- [Required work]
Replace every "purple" with "violet" in the records from the start through the line containing "cyan cross: moved 6 px right, 7 px down", inclusive, and give those lines again with nothing else changed.

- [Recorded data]
════════

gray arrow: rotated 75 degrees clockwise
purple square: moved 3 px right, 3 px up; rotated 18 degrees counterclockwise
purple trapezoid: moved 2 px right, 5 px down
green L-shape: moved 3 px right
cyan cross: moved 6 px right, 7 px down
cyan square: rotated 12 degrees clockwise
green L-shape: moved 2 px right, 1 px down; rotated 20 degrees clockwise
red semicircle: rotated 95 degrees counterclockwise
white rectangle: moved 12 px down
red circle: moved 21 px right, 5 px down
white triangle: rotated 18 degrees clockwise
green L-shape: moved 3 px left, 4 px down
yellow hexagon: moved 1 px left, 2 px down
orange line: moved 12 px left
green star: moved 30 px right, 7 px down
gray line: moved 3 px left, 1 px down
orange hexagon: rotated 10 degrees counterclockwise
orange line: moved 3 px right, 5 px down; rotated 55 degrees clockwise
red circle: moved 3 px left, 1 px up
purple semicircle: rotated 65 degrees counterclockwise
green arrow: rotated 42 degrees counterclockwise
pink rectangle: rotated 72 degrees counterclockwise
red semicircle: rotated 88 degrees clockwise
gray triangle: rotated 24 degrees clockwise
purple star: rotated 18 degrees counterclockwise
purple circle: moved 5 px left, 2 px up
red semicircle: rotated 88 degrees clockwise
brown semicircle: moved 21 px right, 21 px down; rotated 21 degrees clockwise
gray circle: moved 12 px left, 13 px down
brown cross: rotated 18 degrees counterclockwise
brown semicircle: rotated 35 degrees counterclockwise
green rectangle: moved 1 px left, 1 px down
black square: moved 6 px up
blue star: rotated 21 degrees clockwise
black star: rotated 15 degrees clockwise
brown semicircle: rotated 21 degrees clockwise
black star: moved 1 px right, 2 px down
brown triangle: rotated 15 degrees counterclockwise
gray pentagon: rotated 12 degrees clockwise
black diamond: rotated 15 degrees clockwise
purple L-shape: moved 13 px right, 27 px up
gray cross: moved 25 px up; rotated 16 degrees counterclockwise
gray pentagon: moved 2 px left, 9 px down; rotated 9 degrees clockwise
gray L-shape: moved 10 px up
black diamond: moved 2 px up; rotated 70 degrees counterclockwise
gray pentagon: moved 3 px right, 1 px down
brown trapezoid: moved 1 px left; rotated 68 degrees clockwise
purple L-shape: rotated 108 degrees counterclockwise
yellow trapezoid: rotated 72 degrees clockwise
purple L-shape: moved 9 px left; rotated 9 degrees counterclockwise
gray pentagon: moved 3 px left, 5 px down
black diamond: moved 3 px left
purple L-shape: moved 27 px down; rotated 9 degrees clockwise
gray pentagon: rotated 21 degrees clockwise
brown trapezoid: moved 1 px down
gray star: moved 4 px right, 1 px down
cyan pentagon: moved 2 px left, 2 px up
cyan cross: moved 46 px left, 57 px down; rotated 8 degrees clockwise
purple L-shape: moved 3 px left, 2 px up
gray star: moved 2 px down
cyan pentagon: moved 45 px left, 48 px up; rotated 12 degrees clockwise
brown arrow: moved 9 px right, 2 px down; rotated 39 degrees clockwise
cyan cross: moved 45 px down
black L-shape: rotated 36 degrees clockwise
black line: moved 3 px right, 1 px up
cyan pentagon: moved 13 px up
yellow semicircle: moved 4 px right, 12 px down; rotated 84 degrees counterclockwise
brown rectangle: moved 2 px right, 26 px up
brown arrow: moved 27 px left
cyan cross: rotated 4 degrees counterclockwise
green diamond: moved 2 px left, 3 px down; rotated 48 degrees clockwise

════════

- [Problem solution]
gray arrow: rotated 75 degrees clockwise
violet square: moved 3 px right, 3 px up; rotated 18 degrees counterclockwise
violet trapezoid: moved 2 px right, 5 px down
green L-shape: moved 3 px right
cyan cross: moved 6 px right, 7 px down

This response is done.